* [What is being asked]: What are the lines of the listing below, word for word, from the first down to the one that contains "R10: 1.1k (U4/in-, VI) -> 1.1k (+9V, VI)"?
*****
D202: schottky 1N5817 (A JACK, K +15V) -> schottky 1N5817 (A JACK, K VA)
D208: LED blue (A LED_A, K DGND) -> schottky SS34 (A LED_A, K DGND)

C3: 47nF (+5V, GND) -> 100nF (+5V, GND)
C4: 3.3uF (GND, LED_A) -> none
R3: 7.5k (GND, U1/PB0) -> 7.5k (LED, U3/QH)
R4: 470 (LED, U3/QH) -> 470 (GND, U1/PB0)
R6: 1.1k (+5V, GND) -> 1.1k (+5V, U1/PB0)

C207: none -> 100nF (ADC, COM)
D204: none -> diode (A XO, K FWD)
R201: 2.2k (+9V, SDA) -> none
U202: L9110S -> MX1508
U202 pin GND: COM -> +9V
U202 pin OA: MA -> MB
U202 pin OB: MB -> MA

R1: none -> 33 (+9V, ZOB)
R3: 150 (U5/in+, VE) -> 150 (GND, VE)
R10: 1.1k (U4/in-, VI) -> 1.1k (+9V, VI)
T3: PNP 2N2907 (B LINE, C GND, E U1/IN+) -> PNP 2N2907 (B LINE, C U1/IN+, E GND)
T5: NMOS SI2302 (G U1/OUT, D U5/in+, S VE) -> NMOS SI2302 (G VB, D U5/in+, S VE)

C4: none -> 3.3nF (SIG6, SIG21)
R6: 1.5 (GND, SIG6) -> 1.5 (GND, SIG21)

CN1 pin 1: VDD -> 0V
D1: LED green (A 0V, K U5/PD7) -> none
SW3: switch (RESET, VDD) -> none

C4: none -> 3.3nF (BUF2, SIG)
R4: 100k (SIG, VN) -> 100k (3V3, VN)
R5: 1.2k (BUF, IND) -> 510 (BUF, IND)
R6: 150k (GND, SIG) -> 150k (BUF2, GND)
*****
* [Result of this task]:
D202: schottky 1N5817 (A JACK, K +15V) -> schottky 1N5817 (A JACK, K VA)
D208: LED blue (A LED_A, K DGND) -> schottky SS34 (A LED_A, K DGND)

C3: 47nF (+5V, GND) -> 100nF (+5V, GND)
C4: 3.3uF (GND, LED_A) -> none
R3: 7.5k (GND, U1/PB0) -> 7.5k (LED, U3/QH)
R4: 470 (LED, U3/QH) -> 470 (GND, U1/PB0)
R6: 1.1k (+5V, GND) -> 1.1k (+5V, U1/PB0)

C207: none -> 100nF (ADC, COM)
D204: none -> diode (A XO, K FWD)
R201: 2.2k (+9V, SDA) -> none
U202: L9110S -> MX1508
U202 pin GND: COM -> +9V
U202 pin OA: MA -> MB
U202 pin OB: MB -> MA

R1: none -> 33 (+9V, ZOB)
R3: 150 (U5/in+, VE) -> 150 (GND, VE)
R10: 1.1k (U4/in-, VI) -> 1.1k (+9V, VI)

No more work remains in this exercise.